» **Exercise goal**: Every line of the listing that contains the word "yellow" is to be copied out.

Start of Data extract

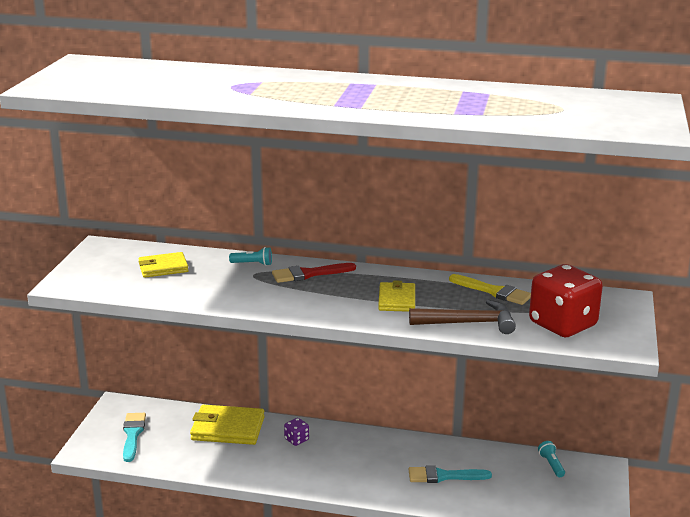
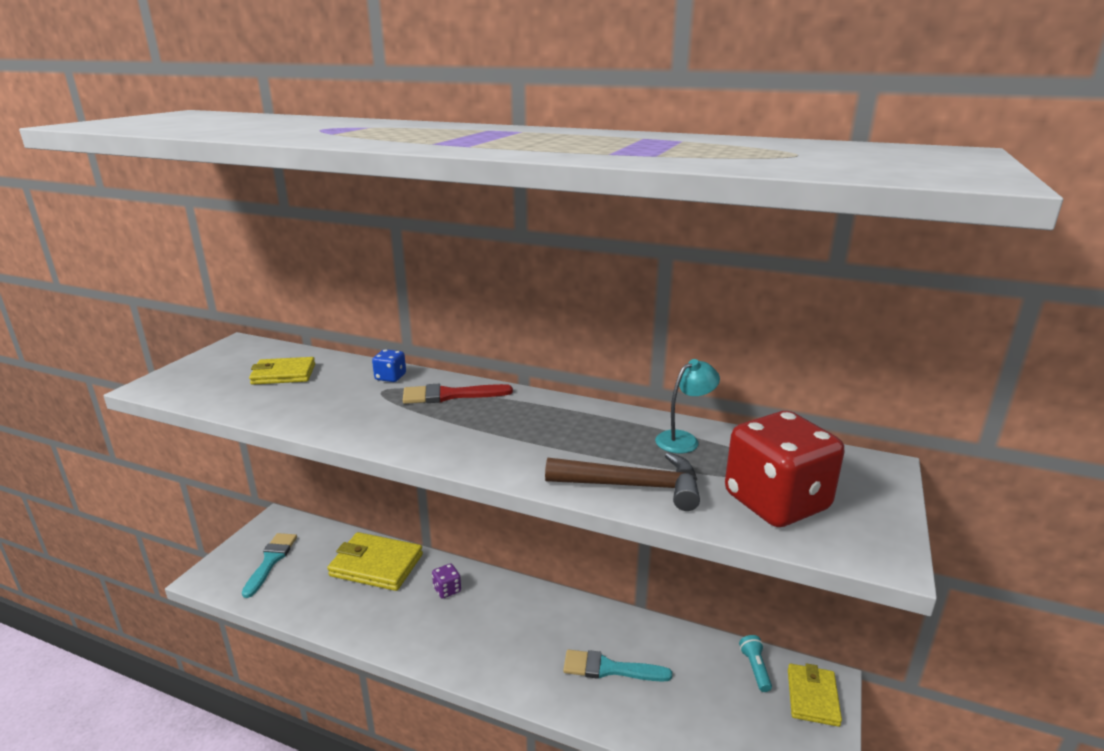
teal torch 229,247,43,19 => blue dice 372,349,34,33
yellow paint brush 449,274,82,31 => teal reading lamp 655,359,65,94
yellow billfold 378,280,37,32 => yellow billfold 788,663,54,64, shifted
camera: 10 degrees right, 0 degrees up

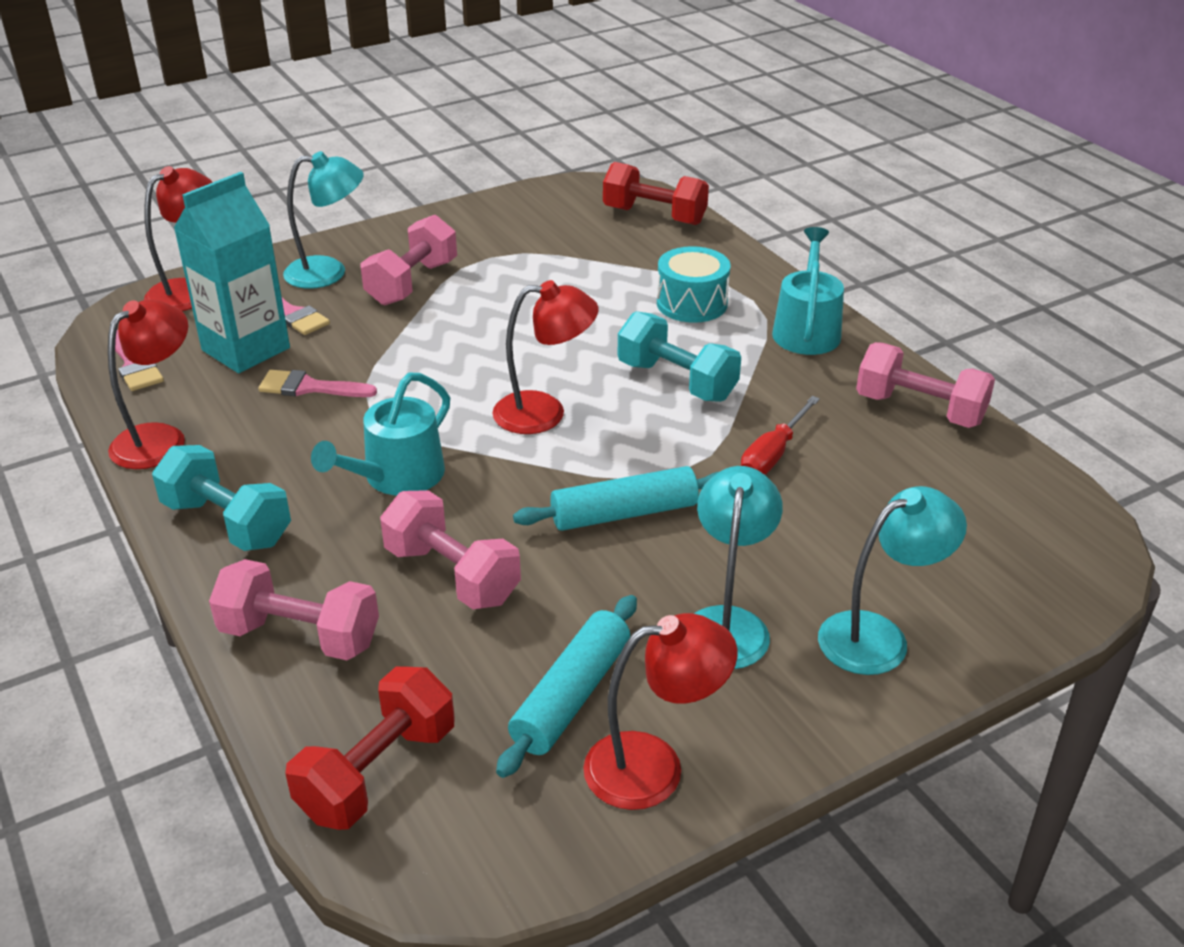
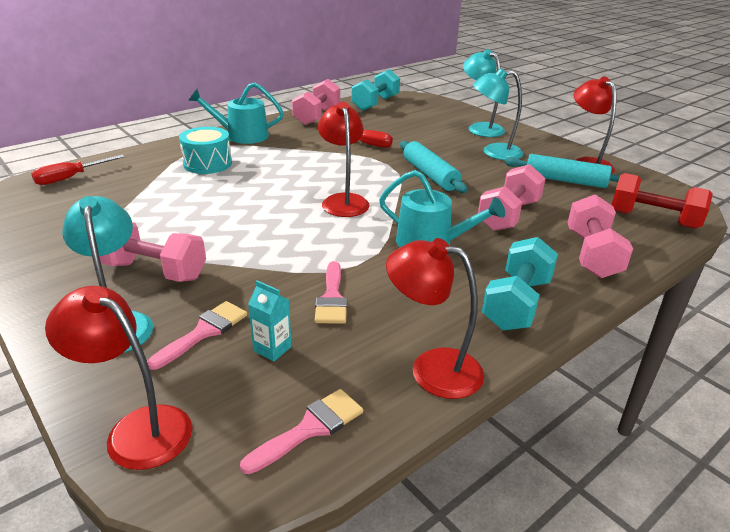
red free weight 603,162,106,63 => red screwdriver 31,155,94,30
teal juice carton 174,172,116,201 => teal juice carton 248,280,44,82, x0.42
teal free weight 618,311,123,91 => teal free weight 352,69,48,42, shifted
camera: 100 degrees left, 5 degrees down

End of Data extract

» **Your solution**:
yellow paint brush 449,274,82,31 => teal reading lamp 655,359,65,94
yellow billfold 378,280,37,32 => yellow billfold 788,663,54,64, shifted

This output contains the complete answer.